→ Work instruction
Repeat all entries word for word; skip images.

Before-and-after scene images
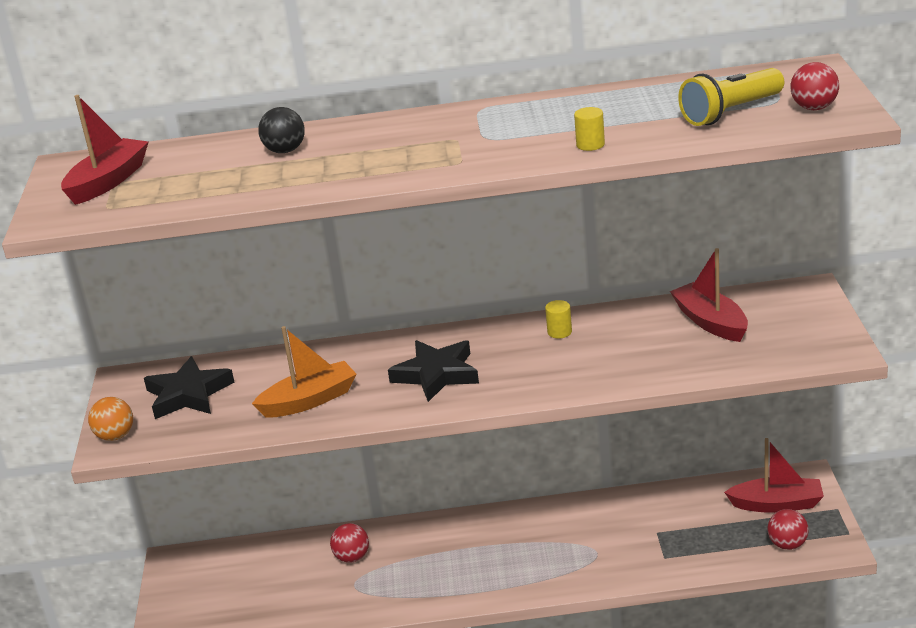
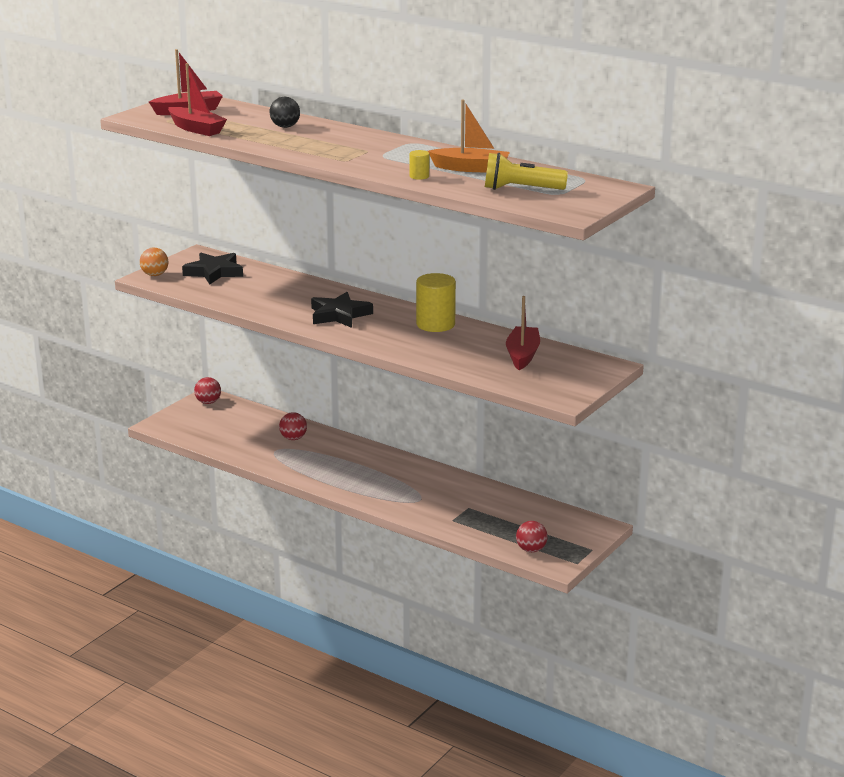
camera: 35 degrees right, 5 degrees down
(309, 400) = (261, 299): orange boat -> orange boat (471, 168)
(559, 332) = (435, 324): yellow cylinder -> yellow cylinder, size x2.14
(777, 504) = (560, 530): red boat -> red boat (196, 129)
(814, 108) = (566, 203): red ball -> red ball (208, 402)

→ Answer box
camera: 35 degrees right, 5 degrees down
(309, 400) = (261, 299): orange boat -> orange boat (471, 168)
(559, 332) = (435, 324): yellow cylinder -> yellow cylinder, size x2.14
(777, 504) = (560, 530): red boat -> red boat (196, 129)
(814, 108) = (566, 203): red ball -> red ball (208, 402)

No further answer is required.